--- Try it ---
Copy all the lines of the data that include the word "none".
(Recorded information begins)
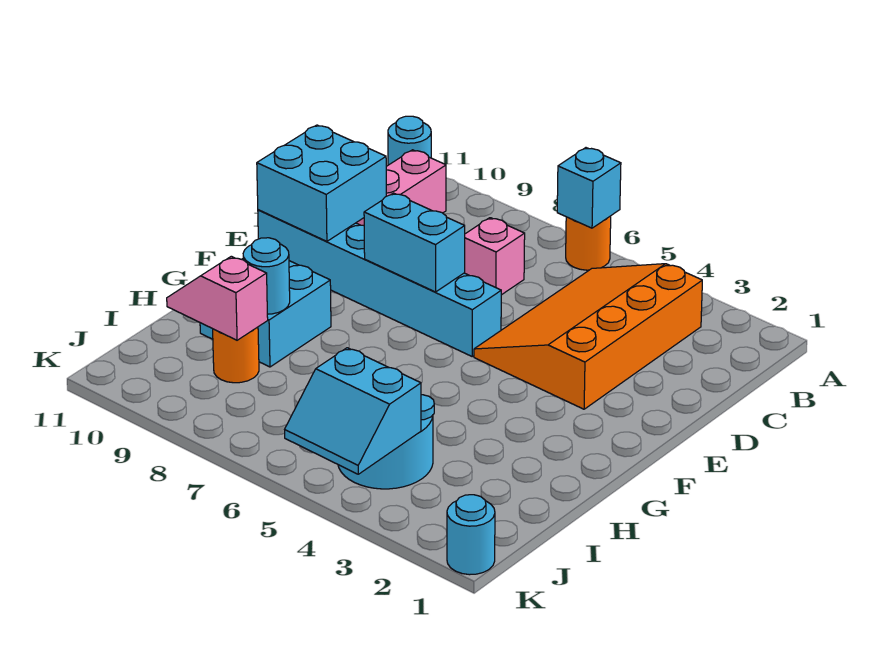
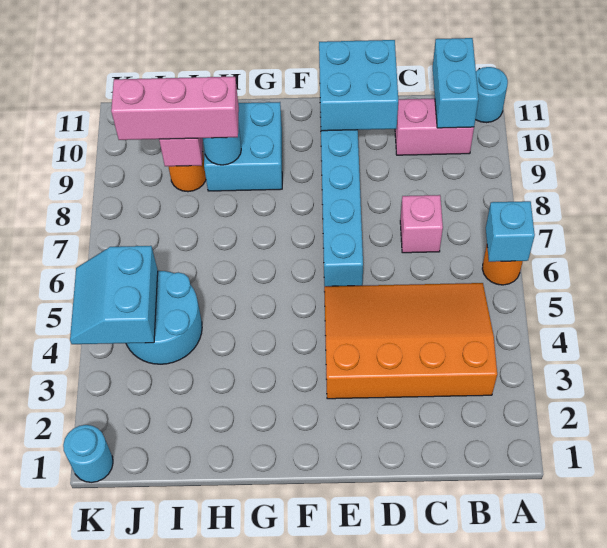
cyan brick E7:E8 level 2 -> cyan brick B10:B11 level 2
none -> pink brick H9:J9 level 3

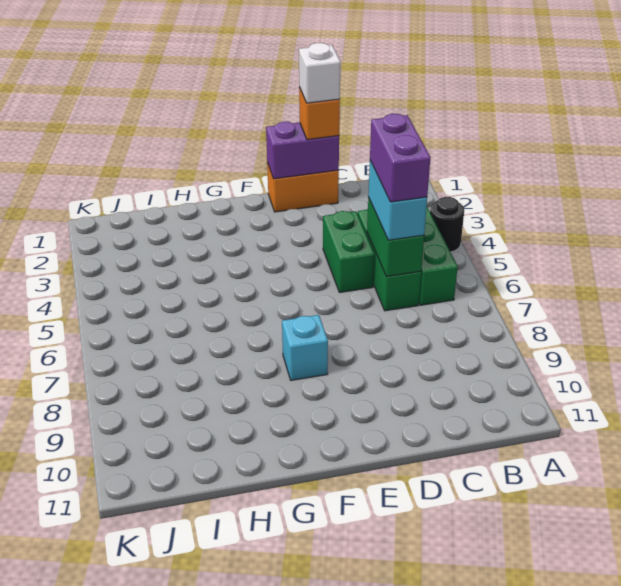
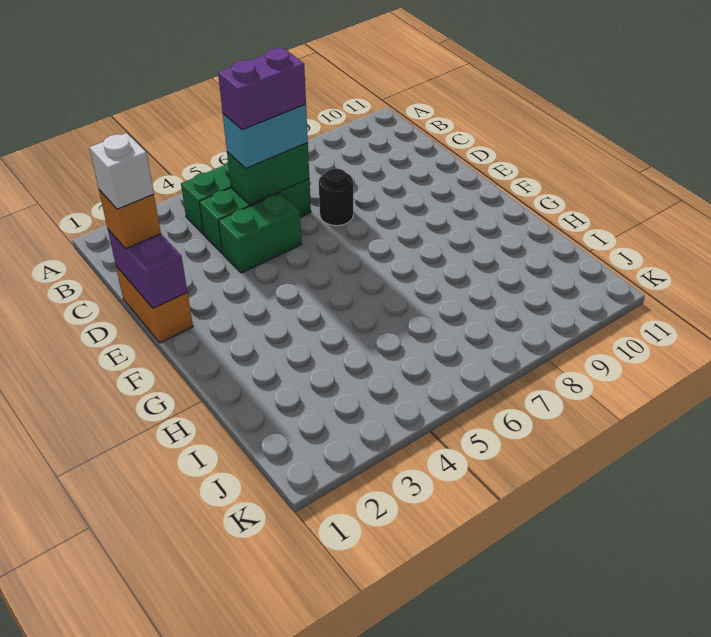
black round brick A4 level 1 -> black round brick D7 level 1
cyan brick F8 level 1 -> none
(Recorded information ends)
--- Exercise solution ---
none -> pink brick H9:J9 level 3
cyan brick F8 level 1 -> none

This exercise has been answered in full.